WHAT THE TASK ASKS:
Where does the string "kern" appear in the items below? Locate every line that contains it, matching upper and lower case, and copy each of those lines.

========================================================================

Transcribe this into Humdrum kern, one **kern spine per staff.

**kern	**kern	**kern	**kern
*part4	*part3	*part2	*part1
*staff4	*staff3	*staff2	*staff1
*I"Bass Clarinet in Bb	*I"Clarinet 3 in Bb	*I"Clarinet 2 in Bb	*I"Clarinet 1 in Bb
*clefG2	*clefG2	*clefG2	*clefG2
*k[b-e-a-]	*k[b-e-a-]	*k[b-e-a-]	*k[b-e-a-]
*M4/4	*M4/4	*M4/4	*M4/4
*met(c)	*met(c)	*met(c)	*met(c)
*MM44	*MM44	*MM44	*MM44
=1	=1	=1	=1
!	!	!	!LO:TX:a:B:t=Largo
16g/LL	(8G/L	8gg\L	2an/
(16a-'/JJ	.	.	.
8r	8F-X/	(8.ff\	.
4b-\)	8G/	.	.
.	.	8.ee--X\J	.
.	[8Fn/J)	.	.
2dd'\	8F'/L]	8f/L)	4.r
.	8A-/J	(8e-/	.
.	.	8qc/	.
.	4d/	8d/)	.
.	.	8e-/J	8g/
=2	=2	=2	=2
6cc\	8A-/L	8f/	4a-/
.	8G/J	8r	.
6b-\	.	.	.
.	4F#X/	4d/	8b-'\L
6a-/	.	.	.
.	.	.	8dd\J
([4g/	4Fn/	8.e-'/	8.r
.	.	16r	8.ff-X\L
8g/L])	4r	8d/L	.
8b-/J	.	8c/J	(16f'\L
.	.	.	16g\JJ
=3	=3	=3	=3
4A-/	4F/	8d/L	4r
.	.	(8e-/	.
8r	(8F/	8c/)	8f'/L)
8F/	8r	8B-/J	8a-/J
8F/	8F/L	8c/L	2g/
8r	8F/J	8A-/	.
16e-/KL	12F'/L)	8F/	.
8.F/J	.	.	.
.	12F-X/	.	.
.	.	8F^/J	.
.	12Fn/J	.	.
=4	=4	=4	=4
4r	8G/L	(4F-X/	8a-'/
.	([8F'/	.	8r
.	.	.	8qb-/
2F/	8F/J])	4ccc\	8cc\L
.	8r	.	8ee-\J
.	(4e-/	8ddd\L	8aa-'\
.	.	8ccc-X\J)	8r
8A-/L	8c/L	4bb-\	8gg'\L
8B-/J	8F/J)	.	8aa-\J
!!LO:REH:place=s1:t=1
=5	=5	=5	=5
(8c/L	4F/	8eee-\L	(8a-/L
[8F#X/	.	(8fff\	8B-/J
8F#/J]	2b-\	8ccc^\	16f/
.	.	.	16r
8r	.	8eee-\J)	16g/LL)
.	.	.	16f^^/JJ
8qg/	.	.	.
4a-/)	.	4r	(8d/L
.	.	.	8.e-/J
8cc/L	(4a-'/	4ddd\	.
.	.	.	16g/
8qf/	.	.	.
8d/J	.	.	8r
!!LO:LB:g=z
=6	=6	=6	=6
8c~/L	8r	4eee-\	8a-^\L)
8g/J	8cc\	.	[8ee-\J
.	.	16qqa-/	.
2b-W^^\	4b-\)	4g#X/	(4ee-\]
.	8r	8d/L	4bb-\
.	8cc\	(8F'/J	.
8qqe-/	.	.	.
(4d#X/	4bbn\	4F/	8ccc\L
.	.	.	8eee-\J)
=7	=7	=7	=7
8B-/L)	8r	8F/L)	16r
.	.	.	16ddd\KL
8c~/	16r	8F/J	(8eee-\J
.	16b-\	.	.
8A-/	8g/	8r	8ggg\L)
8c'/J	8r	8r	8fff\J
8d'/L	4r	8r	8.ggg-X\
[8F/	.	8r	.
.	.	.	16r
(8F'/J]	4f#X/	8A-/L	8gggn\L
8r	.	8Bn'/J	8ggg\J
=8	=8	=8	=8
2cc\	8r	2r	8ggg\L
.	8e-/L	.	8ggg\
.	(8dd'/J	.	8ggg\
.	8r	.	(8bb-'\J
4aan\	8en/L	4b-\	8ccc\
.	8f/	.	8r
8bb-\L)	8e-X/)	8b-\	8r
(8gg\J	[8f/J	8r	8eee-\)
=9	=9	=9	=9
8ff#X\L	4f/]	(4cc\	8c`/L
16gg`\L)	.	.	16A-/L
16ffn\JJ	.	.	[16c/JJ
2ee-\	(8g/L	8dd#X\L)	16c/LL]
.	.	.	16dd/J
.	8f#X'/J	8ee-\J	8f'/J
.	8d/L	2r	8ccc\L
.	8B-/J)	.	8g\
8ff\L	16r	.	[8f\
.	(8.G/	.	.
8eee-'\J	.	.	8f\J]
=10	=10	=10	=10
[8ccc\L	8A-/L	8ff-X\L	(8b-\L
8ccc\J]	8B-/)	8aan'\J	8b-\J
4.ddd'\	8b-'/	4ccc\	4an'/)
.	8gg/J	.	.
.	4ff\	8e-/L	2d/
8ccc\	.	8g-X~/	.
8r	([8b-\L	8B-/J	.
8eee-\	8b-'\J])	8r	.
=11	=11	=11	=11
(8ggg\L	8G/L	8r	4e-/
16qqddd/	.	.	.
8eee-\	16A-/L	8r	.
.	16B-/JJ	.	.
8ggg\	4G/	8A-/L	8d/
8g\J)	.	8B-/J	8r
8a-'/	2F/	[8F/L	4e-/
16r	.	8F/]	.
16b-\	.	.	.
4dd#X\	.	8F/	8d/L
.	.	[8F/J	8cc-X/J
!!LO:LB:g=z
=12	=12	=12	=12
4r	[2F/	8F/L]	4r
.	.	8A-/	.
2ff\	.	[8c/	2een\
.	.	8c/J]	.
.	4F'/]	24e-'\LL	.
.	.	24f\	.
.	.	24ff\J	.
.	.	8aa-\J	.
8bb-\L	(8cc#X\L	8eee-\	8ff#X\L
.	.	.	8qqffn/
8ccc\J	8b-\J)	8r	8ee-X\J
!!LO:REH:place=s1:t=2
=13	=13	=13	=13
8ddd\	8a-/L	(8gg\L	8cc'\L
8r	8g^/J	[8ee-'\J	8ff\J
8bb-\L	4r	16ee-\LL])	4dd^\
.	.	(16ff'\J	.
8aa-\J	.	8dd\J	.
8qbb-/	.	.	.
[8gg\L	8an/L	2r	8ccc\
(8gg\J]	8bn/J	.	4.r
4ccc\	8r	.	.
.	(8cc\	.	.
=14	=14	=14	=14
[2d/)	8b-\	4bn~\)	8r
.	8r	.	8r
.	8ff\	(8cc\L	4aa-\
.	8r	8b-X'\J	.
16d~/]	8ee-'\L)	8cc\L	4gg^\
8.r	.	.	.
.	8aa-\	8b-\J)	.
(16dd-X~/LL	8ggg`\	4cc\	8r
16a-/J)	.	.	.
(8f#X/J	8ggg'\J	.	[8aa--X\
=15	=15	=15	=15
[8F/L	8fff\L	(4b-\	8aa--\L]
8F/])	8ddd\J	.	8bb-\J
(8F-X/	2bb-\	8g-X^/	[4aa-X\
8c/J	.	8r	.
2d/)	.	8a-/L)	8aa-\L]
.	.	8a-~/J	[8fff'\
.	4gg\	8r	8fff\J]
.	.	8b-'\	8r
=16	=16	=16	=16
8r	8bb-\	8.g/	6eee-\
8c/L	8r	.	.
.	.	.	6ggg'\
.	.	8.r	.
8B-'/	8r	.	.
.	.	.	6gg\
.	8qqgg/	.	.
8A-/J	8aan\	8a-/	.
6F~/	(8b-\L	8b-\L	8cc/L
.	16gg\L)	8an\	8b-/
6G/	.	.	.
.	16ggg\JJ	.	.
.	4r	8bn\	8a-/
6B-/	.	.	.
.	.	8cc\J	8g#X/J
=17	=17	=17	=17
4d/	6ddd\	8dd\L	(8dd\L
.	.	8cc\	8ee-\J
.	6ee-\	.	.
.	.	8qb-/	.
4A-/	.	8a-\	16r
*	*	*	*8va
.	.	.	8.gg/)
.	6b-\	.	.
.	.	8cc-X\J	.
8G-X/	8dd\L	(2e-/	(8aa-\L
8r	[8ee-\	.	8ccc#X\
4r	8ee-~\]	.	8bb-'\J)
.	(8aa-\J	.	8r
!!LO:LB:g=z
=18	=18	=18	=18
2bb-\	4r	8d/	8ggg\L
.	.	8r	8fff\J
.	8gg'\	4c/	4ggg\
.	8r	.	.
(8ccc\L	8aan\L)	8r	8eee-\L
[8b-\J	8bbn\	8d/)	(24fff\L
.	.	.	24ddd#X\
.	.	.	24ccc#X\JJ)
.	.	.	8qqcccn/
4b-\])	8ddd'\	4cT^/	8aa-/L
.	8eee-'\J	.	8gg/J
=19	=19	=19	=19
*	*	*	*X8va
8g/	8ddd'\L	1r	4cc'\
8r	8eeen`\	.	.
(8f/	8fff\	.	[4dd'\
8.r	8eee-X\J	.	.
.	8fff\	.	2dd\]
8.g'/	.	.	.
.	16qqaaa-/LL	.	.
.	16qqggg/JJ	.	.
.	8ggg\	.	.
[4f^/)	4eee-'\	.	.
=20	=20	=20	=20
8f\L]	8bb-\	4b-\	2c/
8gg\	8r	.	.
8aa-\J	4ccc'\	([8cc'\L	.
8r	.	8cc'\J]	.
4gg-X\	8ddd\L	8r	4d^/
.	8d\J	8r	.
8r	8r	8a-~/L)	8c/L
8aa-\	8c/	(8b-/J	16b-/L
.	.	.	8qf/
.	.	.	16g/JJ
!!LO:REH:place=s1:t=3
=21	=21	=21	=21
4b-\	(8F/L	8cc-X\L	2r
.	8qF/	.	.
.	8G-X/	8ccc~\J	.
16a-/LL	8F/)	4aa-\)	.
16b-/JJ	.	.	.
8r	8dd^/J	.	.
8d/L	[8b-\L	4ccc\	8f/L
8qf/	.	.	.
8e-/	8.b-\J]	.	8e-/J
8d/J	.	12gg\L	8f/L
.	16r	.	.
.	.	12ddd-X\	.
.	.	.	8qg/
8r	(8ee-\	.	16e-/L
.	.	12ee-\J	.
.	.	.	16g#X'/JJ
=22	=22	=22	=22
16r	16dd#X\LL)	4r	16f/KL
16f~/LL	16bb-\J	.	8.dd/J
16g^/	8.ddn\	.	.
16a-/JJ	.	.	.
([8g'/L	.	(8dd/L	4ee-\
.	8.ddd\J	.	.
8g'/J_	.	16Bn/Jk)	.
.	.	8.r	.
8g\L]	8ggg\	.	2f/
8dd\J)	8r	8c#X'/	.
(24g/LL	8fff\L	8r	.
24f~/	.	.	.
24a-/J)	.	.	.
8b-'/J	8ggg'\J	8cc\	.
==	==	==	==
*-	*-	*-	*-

========================================================================

THE OUTPUT:
Transcribe this into Humdrum kern, one **kern spine per staff.
**kern	**kern	**kern	**kern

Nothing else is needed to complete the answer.